Your assignment:
The answer must be an exact copy of the entries below, with no images in it.

Material provided:
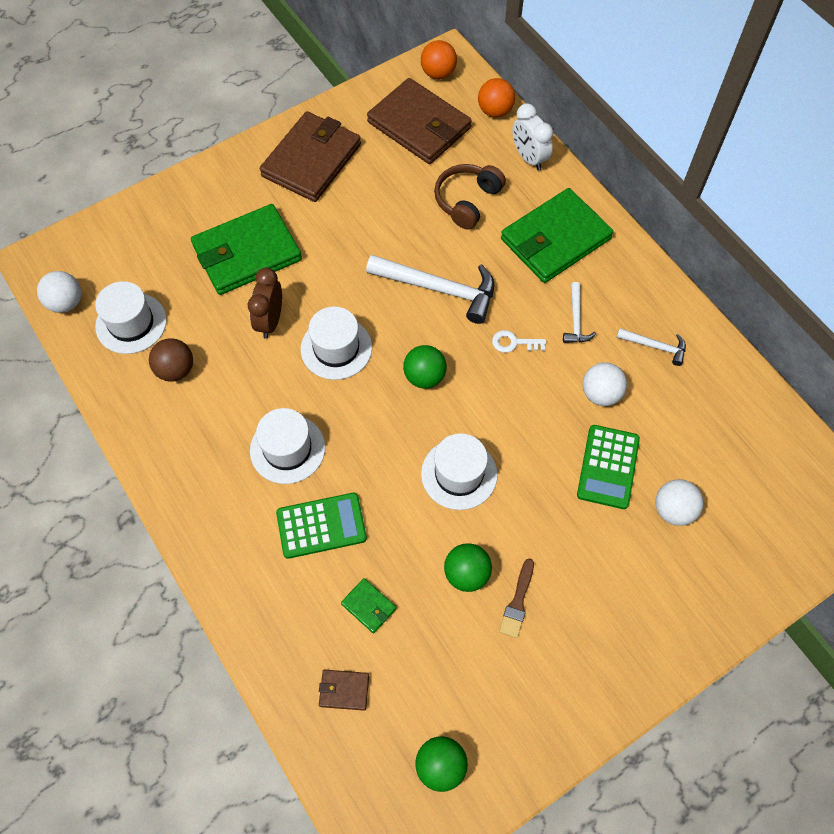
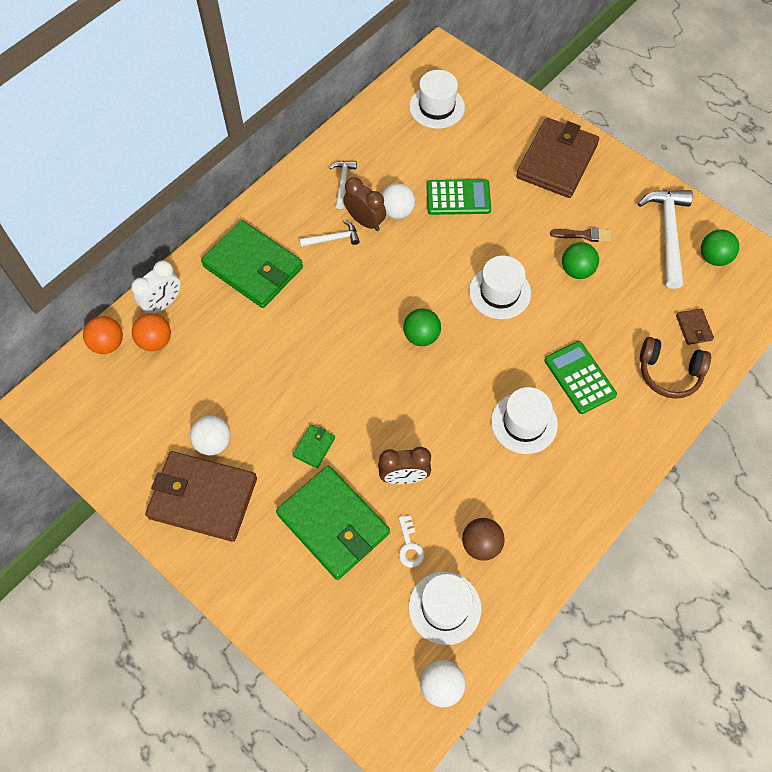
camera: 105 degrees left, 0 degrees up
white hat [301,306,372,380] -> white hat moved to [409,70,465,129]
green wallet [341,578,396,633] -> green wallet moved to [293,424,335,468]
white hammer [366,255,494,324] -> white hammer moved to [638,190,693,289]
brown wallet [367,78,472,164] -> brown wallet moved to [516,118,599,198]
orange ball [421,40,457,79] -> orange ball moved to [132,313,171,351]
brown headphones [434,164,506,230] -> brown headphones moved to [640,337,711,399]
white key [492,330,546,353] -> white key moved to [399,515,424,568]
white ball [655,479,704,526] -> white ball moved to [190,415,231,455]
none -> brown clock [344,177,386,231]

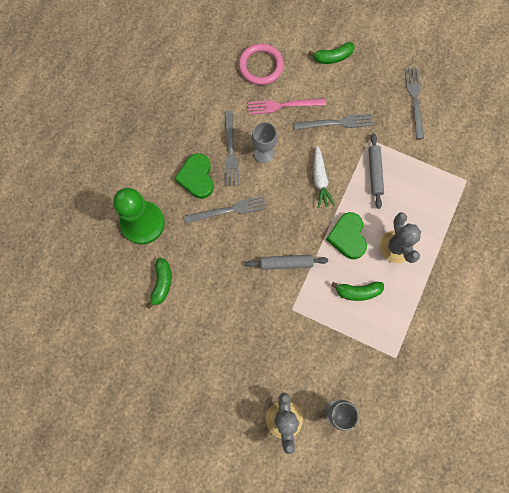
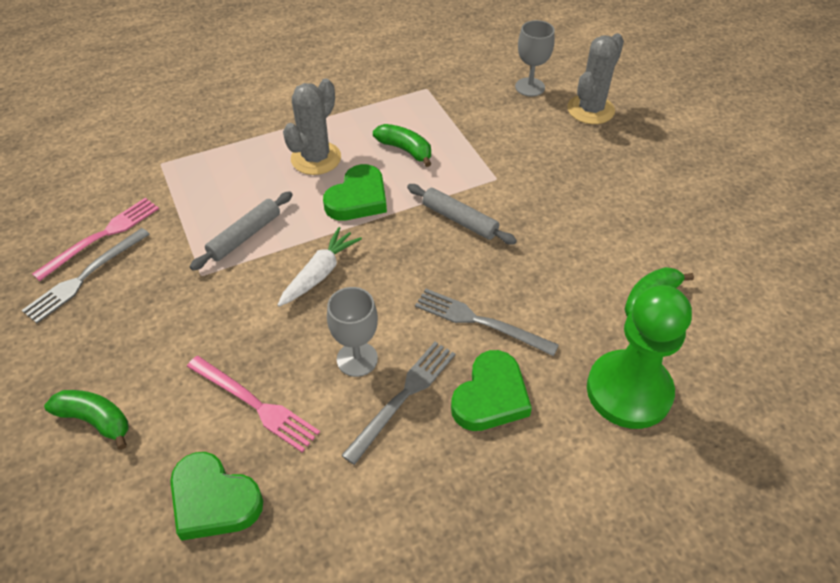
camera: 140 degrees left, 25 degrees down
pink ring [238,43,284,85] -> green heart [170,452,263,541]
grey fork [294,114,373,130] -> none
none -> pink fork [32,198,159,281]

Exercise solution:
camera: 105 degrees left, 0 degrees up
white hat [301,306,372,380] -> white hat moved to [409,70,465,129]
green wallet [341,578,396,633] -> green wallet moved to [293,424,335,468]
white hammer [366,255,494,324] -> white hammer moved to [638,190,693,289]
brown wallet [367,78,472,164] -> brown wallet moved to [516,118,599,198]
orange ball [421,40,457,79] -> orange ball moved to [132,313,171,351]
brown headphones [434,164,506,230] -> brown headphones moved to [640,337,711,399]
white key [492,330,546,353] -> white key moved to [399,515,424,568]
white ball [655,479,704,526] -> white ball moved to [190,415,231,455]
none -> brown clock [344,177,386,231]

camera: 140 degrees left, 25 degrees down
pink ring [238,43,284,85] -> green heart [170,452,263,541]
grey fork [294,114,373,130] -> none
none -> pink fork [32,198,159,281]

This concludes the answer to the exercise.